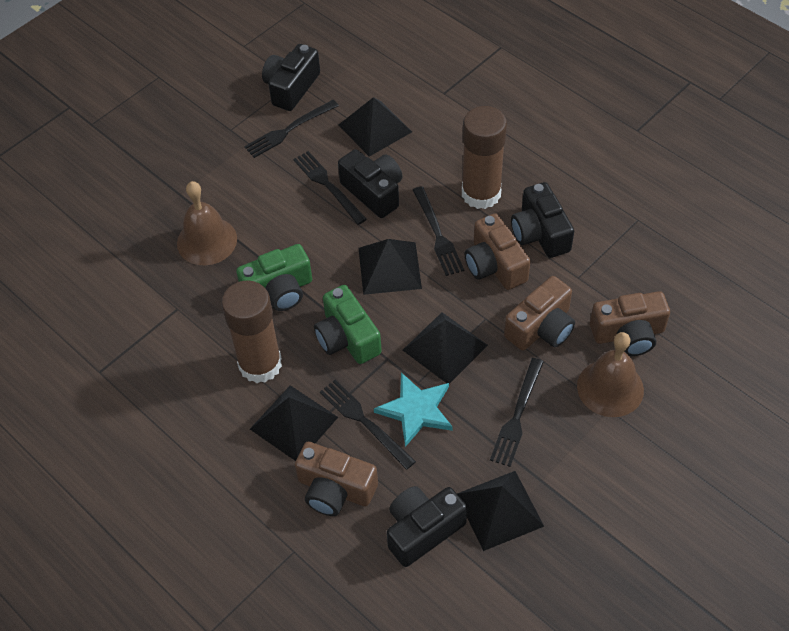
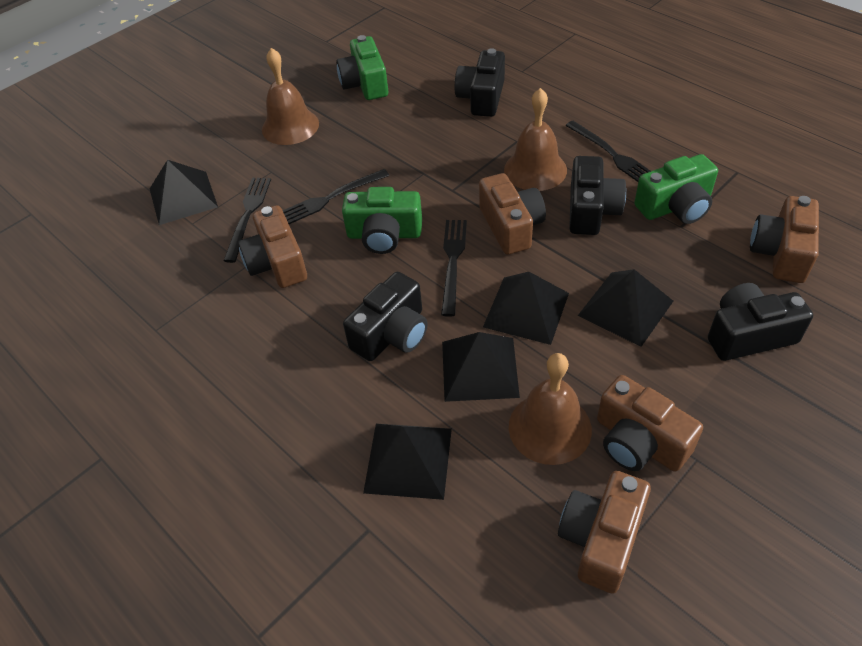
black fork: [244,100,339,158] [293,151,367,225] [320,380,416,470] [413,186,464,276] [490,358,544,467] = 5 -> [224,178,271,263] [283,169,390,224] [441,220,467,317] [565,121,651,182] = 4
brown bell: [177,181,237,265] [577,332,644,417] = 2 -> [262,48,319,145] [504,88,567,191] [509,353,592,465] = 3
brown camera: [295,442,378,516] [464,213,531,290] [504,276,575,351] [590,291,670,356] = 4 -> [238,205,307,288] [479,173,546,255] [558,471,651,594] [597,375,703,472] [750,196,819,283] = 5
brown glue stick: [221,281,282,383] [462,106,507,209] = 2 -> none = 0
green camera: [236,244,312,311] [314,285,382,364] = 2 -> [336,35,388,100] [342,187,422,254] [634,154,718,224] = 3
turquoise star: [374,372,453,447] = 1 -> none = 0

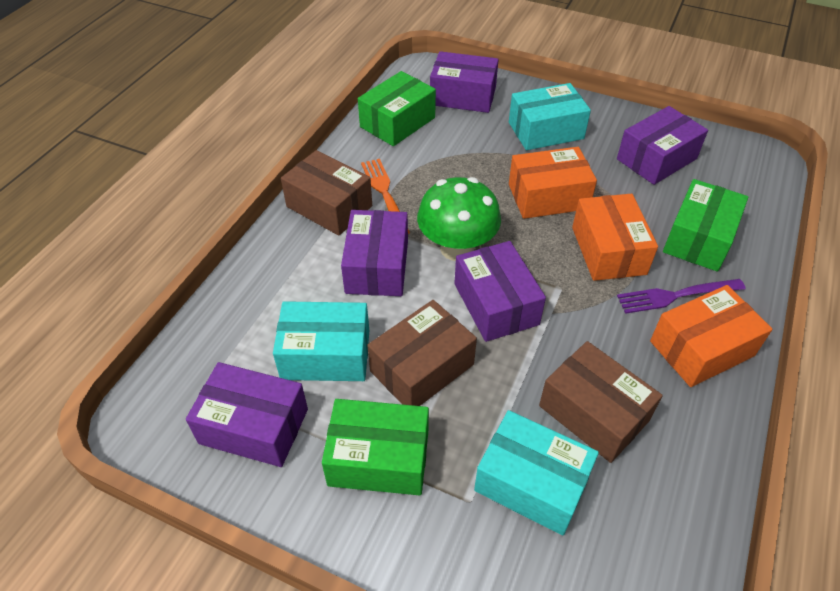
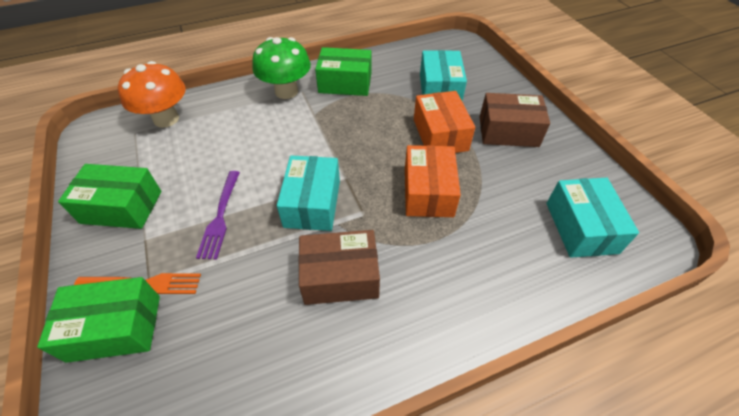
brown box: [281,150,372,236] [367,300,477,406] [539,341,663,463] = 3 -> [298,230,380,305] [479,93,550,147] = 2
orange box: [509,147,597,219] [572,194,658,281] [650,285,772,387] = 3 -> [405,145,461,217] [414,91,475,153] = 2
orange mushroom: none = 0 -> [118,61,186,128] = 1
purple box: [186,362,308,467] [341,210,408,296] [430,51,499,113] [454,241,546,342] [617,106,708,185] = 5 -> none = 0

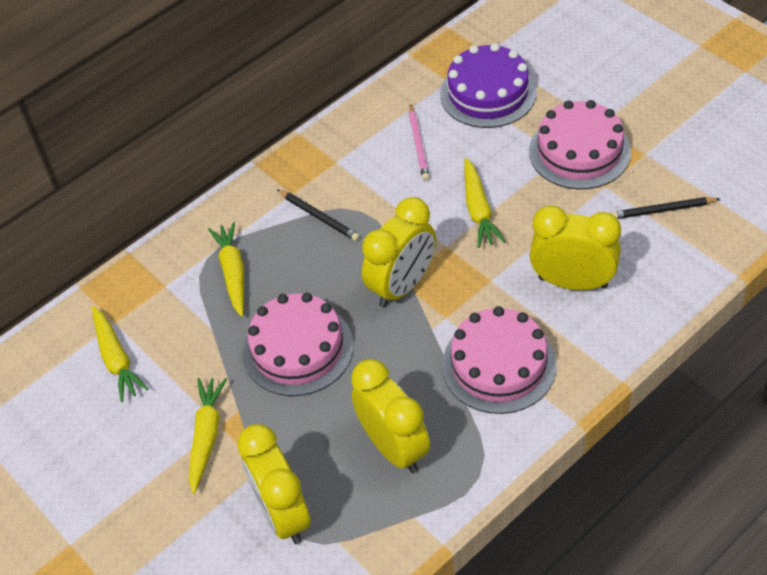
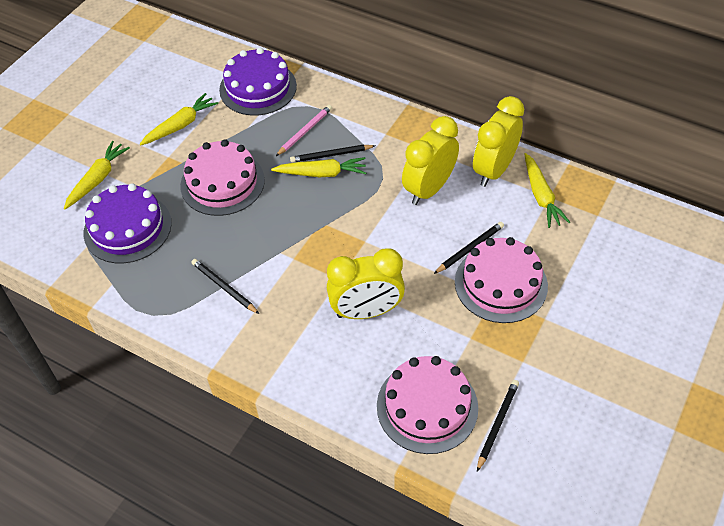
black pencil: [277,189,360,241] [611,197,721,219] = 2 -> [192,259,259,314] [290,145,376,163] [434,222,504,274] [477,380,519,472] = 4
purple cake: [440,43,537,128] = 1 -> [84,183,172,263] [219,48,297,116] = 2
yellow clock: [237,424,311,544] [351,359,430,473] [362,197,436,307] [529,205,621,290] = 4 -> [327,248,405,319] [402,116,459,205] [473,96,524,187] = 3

- - - - -

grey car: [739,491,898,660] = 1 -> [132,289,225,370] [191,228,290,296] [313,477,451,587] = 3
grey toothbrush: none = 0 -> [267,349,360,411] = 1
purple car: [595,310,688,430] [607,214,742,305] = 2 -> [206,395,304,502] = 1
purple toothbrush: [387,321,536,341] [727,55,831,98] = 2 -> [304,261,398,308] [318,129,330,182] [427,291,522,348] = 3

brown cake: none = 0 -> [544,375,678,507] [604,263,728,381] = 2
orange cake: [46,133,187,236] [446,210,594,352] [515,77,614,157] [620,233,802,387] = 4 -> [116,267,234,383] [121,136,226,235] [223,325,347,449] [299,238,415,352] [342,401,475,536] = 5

- - - - -

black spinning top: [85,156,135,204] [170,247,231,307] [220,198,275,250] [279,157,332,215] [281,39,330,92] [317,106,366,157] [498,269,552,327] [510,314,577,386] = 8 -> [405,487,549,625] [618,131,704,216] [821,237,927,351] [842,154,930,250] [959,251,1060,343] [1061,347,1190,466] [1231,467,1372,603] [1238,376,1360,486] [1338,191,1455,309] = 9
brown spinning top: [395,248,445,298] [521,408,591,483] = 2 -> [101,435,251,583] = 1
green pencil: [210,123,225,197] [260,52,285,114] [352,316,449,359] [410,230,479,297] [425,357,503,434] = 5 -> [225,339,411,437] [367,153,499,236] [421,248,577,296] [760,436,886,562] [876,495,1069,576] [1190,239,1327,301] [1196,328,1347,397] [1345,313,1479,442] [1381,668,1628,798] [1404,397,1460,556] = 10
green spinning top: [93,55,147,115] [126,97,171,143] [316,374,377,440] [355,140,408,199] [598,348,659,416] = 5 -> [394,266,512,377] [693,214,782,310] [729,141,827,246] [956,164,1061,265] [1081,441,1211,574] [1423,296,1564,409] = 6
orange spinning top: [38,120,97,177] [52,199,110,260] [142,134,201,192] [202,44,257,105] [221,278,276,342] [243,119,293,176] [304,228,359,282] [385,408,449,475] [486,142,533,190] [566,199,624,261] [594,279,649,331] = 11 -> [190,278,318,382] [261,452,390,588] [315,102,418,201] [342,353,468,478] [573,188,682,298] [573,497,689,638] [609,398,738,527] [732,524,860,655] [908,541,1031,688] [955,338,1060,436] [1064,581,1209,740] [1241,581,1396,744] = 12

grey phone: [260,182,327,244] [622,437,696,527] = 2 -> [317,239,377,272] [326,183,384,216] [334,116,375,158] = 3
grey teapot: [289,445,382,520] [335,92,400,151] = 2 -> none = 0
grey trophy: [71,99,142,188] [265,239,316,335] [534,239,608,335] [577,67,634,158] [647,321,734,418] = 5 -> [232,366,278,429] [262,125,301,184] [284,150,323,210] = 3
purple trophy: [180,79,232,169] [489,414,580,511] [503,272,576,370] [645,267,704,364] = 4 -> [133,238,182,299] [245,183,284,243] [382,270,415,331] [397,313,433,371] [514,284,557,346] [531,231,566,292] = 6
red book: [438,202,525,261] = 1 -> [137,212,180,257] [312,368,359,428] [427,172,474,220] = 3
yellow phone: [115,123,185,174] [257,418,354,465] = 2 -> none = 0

- - - - -

▸ **Task details**: Copy the lines above exactly, beginning at the line that has "brown spinning top: [395,248,445,298]" and stopping after the line that has "grey trophy: [71,99,142,188]", and omit the rest.

▸ **Answer area**:
brown spinning top: [395,248,445,298] [521,408,591,483] = 2 -> [101,435,251,583] = 1
green pencil: [210,123,225,197] [260,52,285,114] [352,316,449,359] [410,230,479,297] [425,357,503,434] = 5 -> [225,339,411,437] [367,153,499,236] [421,248,577,296] [760,436,886,562] [876,495,1069,576] [1190,239,1327,301] [1196,328,1347,397] [1345,313,1479,442] [1381,668,1628,798] [1404,397,1460,556] = 10
green spinning top: [93,55,147,115] [126,97,171,143] [316,374,377,440] [355,140,408,199] [598,348,659,416] = 5 -> [394,266,512,377] [693,214,782,310] [729,141,827,246] [956,164,1061,265] [1081,441,1211,574] [1423,296,1564,409] = 6
orange spinning top: [38,120,97,177] [52,199,110,260] [142,134,201,192] [202,44,257,105] [221,278,276,342] [243,119,293,176] [304,228,359,282] [385,408,449,475] [486,142,533,190] [566,199,624,261] [594,279,649,331] = 11 -> [190,278,318,382] [261,452,390,588] [315,102,418,201] [342,353,468,478] [573,188,682,298] [573,497,689,638] [609,398,738,527] [732,524,860,655] [908,541,1031,688] [955,338,1060,436] [1064,581,1209,740] [1241,581,1396,744] = 12

grey phone: [260,182,327,244] [622,437,696,527] = 2 -> [317,239,377,272] [326,183,384,216] [334,116,375,158] = 3
grey teapot: [289,445,382,520] [335,92,400,151] = 2 -> none = 0
grey trophy: [71,99,142,188] [265,239,316,335] [534,239,608,335] [577,67,634,158] [647,321,734,418] = 5 -> [232,366,278,429] [262,125,301,184] [284,150,323,210] = 3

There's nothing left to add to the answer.